RECORDS
::::

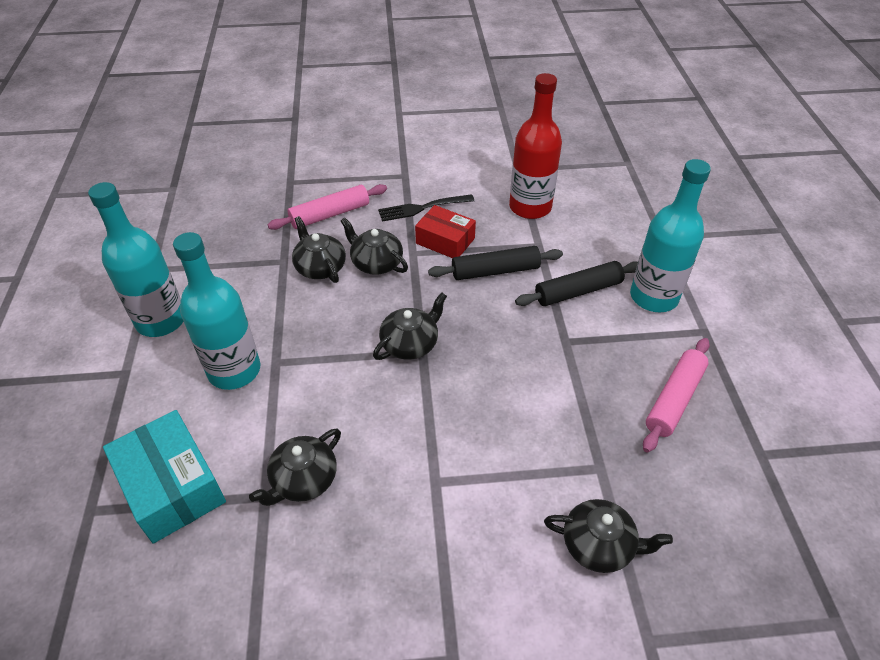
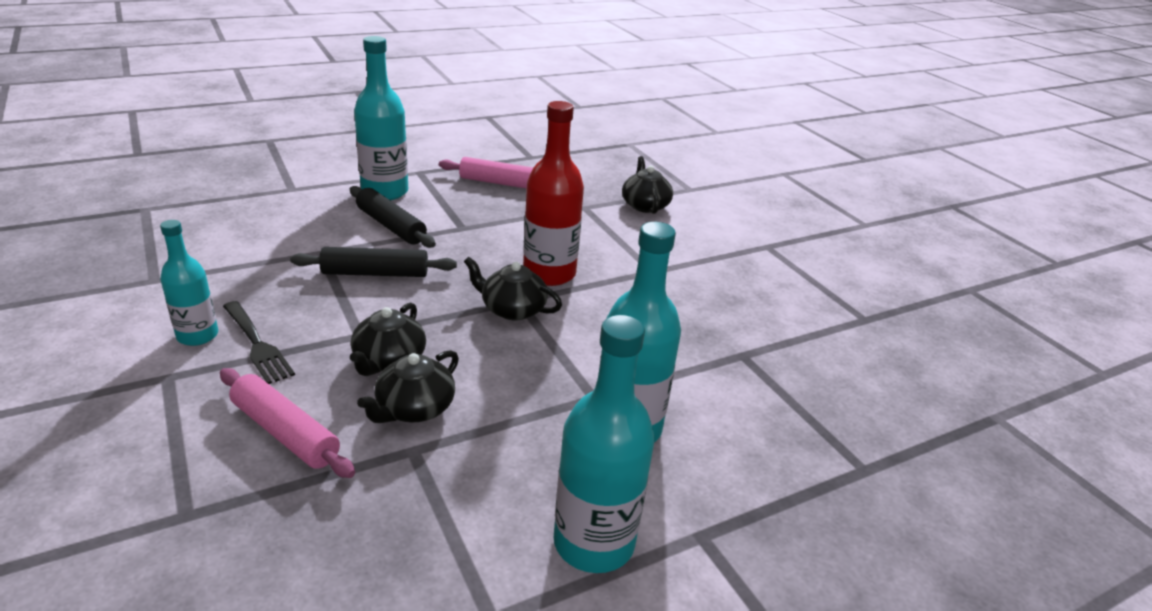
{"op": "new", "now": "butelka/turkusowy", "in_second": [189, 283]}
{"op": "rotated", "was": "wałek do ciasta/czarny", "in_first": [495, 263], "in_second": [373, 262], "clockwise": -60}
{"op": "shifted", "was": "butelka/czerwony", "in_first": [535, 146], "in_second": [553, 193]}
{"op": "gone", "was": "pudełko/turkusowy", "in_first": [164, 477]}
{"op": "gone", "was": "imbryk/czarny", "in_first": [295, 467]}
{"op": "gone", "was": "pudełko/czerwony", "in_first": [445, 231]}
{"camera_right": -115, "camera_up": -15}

::::

WHAT YOU WILL DO
Give back the material exactly as written, images excluded.

TASK ANSWER
{"op": "new", "now": "butelka/turkusowy", "in_second": [189, 283]}
{"op": "rotated", "was": "wałek do ciasta/czarny", "in_first": [495, 263], "in_second": [373, 262], "clockwise": -60}
{"op": "shifted", "was": "butelka/czerwony", "in_first": [535, 146], "in_second": [553, 193]}
{"op": "gone", "was": "pudełko/turkusowy", "in_first": [164, 477]}
{"op": "gone", "was": "imbryk/czarny", "in_first": [295, 467]}
{"op": "gone", "was": "pudełko/czerwony", "in_first": [445, 231]}
{"camera_right": -115, "camera_up": -15}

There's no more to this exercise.